REQUIRED ACTION: The complete listing below should be transcribed precisely.

TASK DATA:
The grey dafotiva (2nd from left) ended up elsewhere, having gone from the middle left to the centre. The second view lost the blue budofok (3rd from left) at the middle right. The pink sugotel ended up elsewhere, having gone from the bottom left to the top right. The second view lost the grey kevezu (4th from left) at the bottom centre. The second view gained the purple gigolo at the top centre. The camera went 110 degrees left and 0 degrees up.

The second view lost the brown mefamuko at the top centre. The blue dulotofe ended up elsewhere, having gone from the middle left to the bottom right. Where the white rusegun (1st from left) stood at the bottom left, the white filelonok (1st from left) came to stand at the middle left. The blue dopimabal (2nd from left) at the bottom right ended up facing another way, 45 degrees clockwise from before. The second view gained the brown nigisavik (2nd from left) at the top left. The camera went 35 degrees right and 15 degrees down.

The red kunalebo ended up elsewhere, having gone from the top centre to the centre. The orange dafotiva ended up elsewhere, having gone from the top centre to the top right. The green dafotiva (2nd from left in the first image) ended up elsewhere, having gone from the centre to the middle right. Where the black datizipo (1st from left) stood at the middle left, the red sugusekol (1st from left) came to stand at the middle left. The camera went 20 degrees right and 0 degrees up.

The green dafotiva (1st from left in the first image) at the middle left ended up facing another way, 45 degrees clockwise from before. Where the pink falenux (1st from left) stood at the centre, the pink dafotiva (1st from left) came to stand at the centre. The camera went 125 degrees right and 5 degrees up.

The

WRITTEN ANSWER:
The grey dafotiva (2nd from left) ended up elsewhere, having gone from the middle left to the centre. The second view lost the blue budofok (3rd from left) at the middle right. The pink sugotel ended up elsewhere, having gone from the bottom left to the top right. The second view lost the grey kevezu (4th from left) at the bottom centre. The second view gained the purple gigolo at the top centre. The camera went 110 degrees left and 0 degrees up.

The second view lost the brown mefamuko at the top centre. The blue dulotofe ended up elsewhere, having gone from the middle left to the bottom right. Where the white rusegun (1st from left) stood at the bottom left, the white filelonok (1st from left) came to stand at the middle left. The blue dopimabal (2nd from left) at the bottom right ended up facing another way, 45 degrees clockwise from before. The second view gained the brown nigisavik (2nd from left) at the top left. The camera went 35 degrees right and 15 degrees down.

The red kunalebo ended up elsewhere, having gone from the top centre to the centre. The orange dafotiva ended up elsewhere, having gone from the top centre to the top right. The green dafotiva (2nd from left in the first image) ended up elsewhere, having gone from the centre to the middle right. Where the black datizipo (1st from left) stood at the middle left, the red sugusekol (1st from left) came to stand at the middle left. The camera went 20 degrees right and 0 degrees up.

The green dafotiva (1st from left in the first image) at the middle left ended up facing another way, 45 degrees clockwise from before. Where the pink falenux (1st from left) stood at the centre, the pink dafotiva (1st from left) came to stand at the centre. The camera went 125 degrees right and 5 degrees up.

The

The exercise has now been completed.